§ **Exercise instructions**: Starting at the line that holds "orange L-shape: (240, 712)", transcribe every line to the end of the data exactly; include no other lines.

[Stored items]

━━━━━━━━━━━━━━━━━━━━━━━━━━━━━━

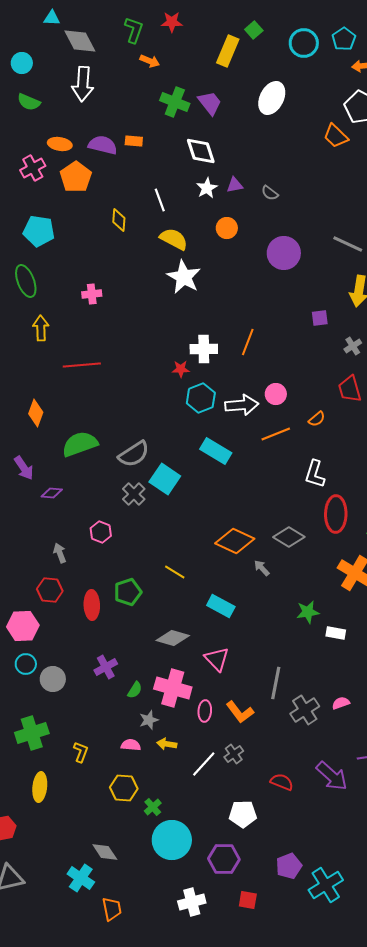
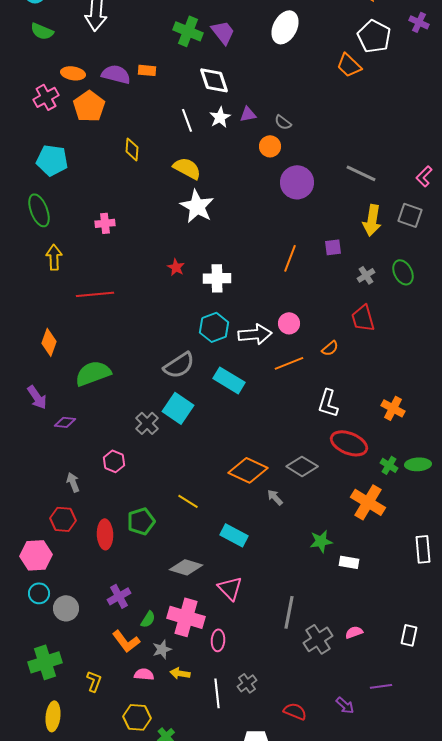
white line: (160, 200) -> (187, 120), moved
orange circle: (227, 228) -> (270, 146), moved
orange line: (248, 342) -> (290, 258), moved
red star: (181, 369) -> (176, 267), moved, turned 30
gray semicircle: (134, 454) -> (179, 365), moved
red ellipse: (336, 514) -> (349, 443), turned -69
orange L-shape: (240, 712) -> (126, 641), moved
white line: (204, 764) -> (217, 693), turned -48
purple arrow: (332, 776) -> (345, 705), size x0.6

━━━━━━━━━━━━━━━━━━━━━━━━━━━━━━

§ **Answer below**:
orange L-shape: (240, 712) -> (126, 641), moved
white line: (204, 764) -> (217, 693), turned -48
purple arrow: (332, 776) -> (345, 705), size x0.6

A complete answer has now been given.